== MATERIALS PROVIDED ==
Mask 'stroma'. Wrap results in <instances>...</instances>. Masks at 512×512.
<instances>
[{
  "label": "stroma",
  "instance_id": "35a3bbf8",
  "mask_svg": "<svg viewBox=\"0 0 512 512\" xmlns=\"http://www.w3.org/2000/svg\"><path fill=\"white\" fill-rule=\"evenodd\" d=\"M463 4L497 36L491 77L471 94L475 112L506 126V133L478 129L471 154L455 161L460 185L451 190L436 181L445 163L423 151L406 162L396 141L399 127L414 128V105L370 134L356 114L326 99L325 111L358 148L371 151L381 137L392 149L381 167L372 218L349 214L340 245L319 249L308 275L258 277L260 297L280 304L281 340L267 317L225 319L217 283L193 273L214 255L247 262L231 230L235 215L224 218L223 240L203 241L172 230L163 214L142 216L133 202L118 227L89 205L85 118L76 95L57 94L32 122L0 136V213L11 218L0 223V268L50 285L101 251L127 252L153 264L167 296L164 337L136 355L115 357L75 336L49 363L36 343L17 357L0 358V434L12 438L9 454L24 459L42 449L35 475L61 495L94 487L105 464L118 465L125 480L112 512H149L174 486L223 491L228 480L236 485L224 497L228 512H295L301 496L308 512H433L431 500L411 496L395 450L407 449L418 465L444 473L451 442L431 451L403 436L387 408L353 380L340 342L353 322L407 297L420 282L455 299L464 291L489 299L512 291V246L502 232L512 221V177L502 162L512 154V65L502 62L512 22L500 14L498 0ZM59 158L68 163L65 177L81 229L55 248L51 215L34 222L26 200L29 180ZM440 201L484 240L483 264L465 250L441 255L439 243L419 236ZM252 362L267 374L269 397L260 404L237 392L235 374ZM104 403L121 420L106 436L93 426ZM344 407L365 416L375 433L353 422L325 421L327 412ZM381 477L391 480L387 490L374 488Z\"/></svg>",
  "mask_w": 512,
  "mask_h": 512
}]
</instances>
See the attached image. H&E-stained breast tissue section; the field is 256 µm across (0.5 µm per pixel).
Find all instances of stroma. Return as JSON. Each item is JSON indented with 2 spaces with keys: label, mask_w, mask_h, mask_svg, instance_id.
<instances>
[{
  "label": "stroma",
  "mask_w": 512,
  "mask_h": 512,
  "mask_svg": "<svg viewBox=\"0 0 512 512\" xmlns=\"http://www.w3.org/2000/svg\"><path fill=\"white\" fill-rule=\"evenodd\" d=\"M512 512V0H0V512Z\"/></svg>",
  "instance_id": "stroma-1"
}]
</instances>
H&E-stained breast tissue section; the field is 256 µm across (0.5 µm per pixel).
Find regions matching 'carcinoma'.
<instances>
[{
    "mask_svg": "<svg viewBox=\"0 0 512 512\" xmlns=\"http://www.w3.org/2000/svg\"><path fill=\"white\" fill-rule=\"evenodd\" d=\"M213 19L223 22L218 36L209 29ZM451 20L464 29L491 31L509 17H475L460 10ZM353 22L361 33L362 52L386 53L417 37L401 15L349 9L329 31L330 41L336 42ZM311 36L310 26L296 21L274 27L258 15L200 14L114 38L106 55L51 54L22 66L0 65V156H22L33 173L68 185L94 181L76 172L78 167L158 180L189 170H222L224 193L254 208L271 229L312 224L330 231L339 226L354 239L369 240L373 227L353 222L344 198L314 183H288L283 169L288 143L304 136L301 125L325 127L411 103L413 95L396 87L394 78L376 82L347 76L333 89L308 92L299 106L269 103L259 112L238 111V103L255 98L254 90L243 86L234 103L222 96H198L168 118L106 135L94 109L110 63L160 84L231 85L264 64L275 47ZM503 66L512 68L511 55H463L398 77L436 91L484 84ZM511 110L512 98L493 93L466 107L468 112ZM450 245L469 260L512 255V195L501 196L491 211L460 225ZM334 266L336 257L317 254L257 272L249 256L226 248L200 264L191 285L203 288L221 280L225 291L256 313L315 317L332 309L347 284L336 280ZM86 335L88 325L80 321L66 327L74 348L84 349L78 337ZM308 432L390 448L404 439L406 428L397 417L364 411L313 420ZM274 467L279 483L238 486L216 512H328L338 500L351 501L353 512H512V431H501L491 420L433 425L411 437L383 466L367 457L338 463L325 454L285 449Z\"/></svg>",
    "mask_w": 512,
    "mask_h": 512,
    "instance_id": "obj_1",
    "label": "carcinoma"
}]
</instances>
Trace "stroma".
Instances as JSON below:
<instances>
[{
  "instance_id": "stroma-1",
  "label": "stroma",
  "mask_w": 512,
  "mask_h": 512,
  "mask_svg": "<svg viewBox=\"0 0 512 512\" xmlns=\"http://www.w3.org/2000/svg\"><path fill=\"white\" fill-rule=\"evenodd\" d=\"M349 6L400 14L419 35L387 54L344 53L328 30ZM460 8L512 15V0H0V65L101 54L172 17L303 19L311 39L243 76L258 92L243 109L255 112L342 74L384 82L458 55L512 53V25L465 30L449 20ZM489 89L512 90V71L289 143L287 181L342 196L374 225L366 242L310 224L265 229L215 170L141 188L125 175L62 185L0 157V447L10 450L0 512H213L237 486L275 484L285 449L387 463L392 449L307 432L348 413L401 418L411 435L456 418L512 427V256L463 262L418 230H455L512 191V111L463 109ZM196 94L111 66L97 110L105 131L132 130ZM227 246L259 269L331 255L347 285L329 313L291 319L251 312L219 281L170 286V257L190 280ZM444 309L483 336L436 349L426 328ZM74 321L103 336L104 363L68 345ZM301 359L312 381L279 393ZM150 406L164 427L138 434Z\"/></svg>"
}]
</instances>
===
== MATERIALS PROVIDED ==
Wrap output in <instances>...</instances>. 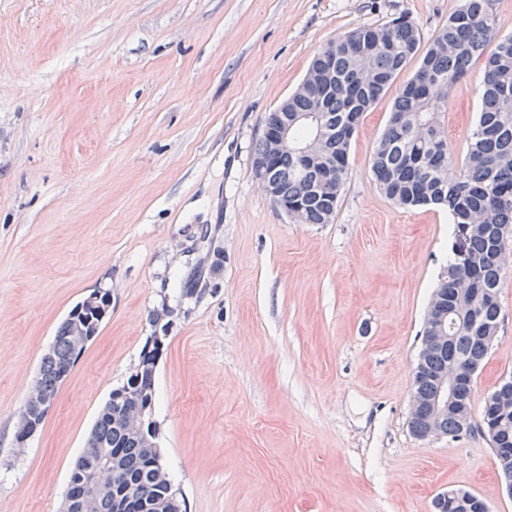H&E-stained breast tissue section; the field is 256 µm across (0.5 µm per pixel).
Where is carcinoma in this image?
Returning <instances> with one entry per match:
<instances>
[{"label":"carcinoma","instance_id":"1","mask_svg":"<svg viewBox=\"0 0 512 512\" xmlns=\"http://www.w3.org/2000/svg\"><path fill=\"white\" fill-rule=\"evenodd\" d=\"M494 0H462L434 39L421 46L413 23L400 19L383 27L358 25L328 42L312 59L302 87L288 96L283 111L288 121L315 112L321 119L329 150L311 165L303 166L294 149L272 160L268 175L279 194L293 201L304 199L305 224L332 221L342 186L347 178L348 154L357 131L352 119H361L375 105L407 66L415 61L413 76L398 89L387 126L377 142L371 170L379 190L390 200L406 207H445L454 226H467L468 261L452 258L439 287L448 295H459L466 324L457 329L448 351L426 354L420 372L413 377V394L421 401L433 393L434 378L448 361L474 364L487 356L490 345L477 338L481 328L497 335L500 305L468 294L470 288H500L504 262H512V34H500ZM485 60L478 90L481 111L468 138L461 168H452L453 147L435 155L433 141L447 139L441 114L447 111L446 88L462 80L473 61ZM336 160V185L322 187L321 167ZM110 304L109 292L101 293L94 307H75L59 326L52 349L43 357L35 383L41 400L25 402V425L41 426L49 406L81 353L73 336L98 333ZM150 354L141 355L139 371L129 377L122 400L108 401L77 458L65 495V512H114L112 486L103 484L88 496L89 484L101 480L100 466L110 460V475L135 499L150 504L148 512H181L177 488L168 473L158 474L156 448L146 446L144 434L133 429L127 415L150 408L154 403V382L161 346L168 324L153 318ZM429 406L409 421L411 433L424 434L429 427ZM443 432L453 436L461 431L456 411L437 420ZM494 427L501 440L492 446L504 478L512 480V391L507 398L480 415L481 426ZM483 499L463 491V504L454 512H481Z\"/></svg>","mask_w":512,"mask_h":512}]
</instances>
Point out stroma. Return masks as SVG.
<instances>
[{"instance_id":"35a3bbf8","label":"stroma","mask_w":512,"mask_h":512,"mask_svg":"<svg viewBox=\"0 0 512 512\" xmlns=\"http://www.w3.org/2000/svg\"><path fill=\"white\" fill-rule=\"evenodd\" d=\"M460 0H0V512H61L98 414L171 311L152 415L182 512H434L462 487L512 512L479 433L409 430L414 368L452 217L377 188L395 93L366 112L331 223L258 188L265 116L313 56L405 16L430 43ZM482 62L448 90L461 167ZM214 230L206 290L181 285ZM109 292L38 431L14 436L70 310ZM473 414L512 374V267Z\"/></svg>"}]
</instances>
===
**EXERCISE AIM**
Extract every line above containing the word "Find".

**OUTPUT BELOW**
Find all instances of stroma. Return as JSON. Each item is JSON indented with 2 spaces with keys: label, mask_w, mask_h, mask_svg, instance_id.
Find regions matching 'carcinoma'.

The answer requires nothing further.